*What you should do*: Below, find the line containing "moved | purple_zafugon"; from there to the final line, print every line exactly and skip the pictures.

(Records from a dataset)
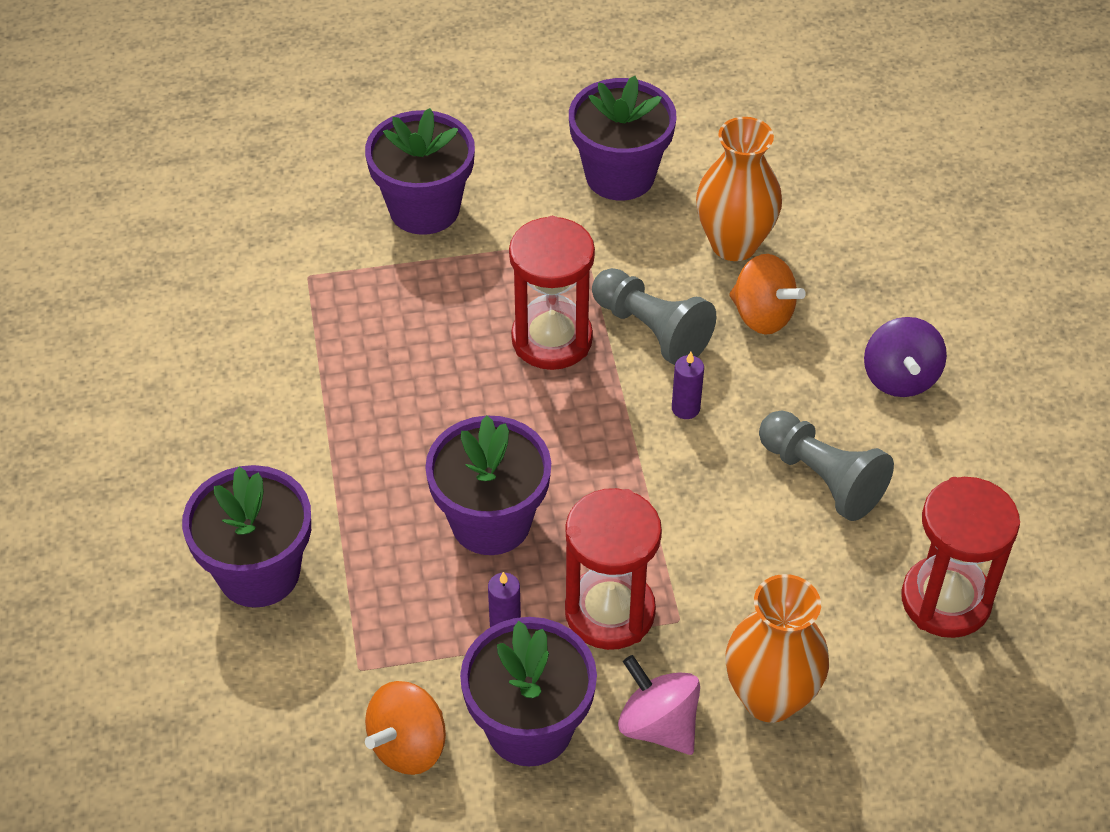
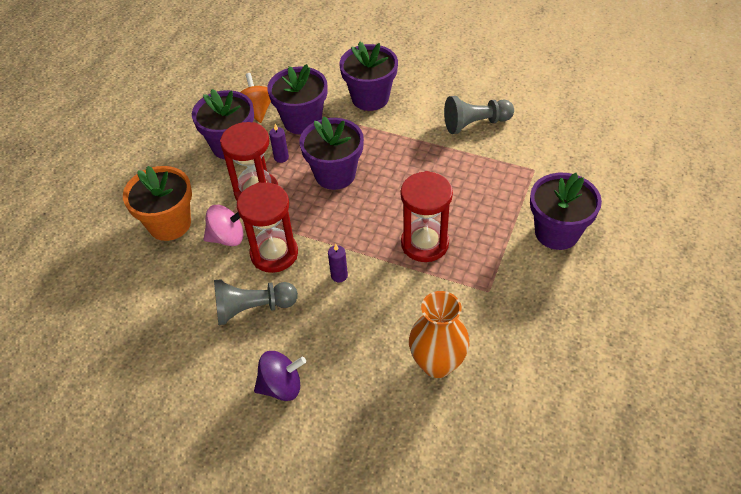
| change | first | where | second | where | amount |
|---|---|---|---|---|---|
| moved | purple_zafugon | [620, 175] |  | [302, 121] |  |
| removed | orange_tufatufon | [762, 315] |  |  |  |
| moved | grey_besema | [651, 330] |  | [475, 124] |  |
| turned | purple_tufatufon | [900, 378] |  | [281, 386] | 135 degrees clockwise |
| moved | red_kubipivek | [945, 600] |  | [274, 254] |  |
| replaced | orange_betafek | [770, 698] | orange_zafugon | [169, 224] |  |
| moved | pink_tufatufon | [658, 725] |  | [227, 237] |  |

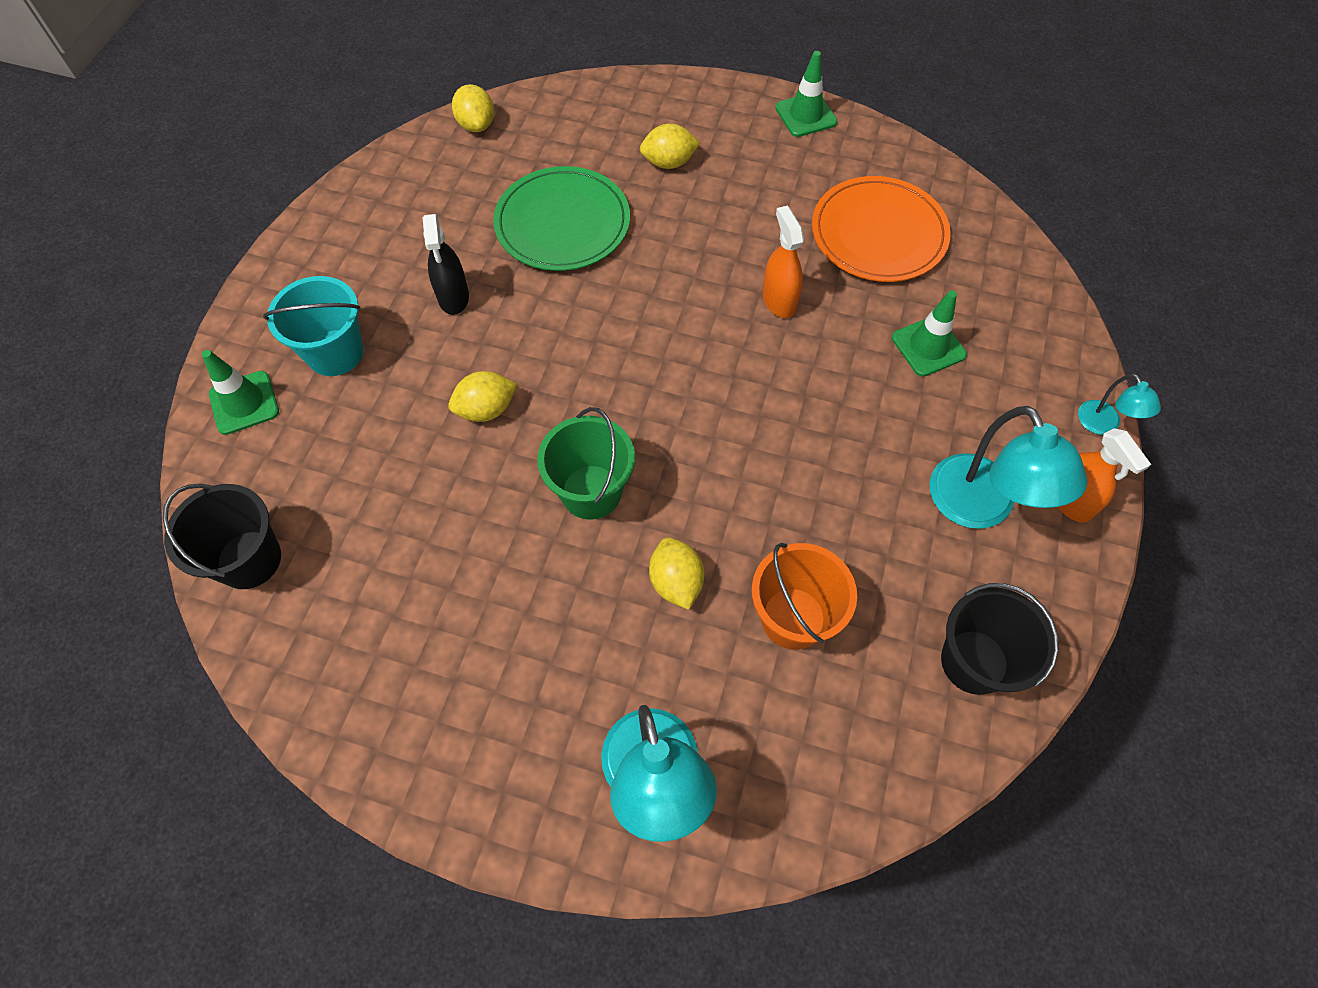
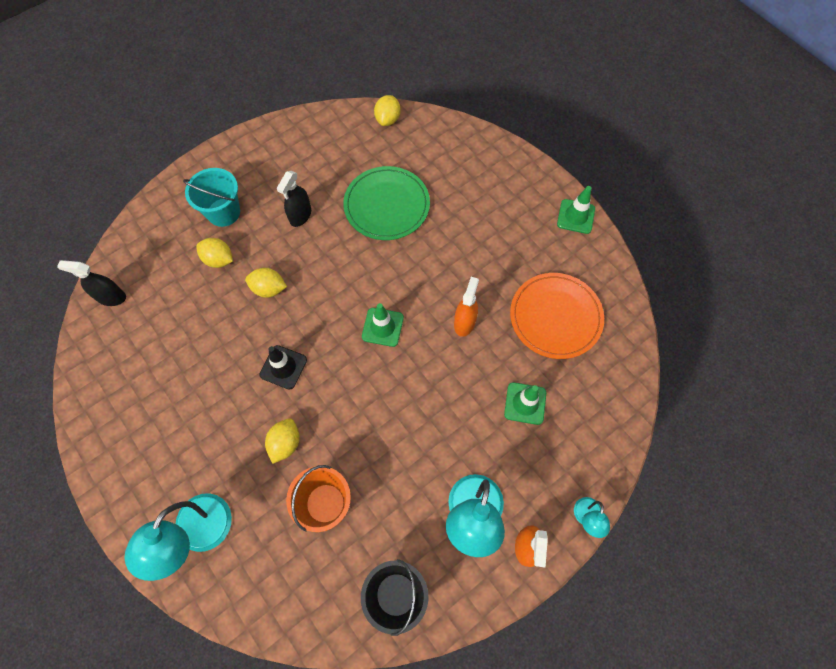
| change | first | where | second | where | amount |
|---|---|---|---|---|---|
| moved |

*Exercise response*:
| moved | purple_zafugon | [620, 175] |  | [302, 121] |  |
| removed | orange_tufatufon | [762, 315] |  |  |  |
| moved | grey_besema | [651, 330] |  | [475, 124] |  |
| turned | purple_tufatufon | [900, 378] |  | [281, 386] | 135 degrees clockwise |
| moved | red_kubipivek | [945, 600] |  | [274, 254] |  |
| replaced | orange_betafek | [770, 698] | orange_zafugon | [169, 224] |  |
| moved | pink_tufatufon | [658, 725] |  | [227, 237] |  |

| change | first | where | second | where | amount |
|---|---|---|---|---|---|
| moved |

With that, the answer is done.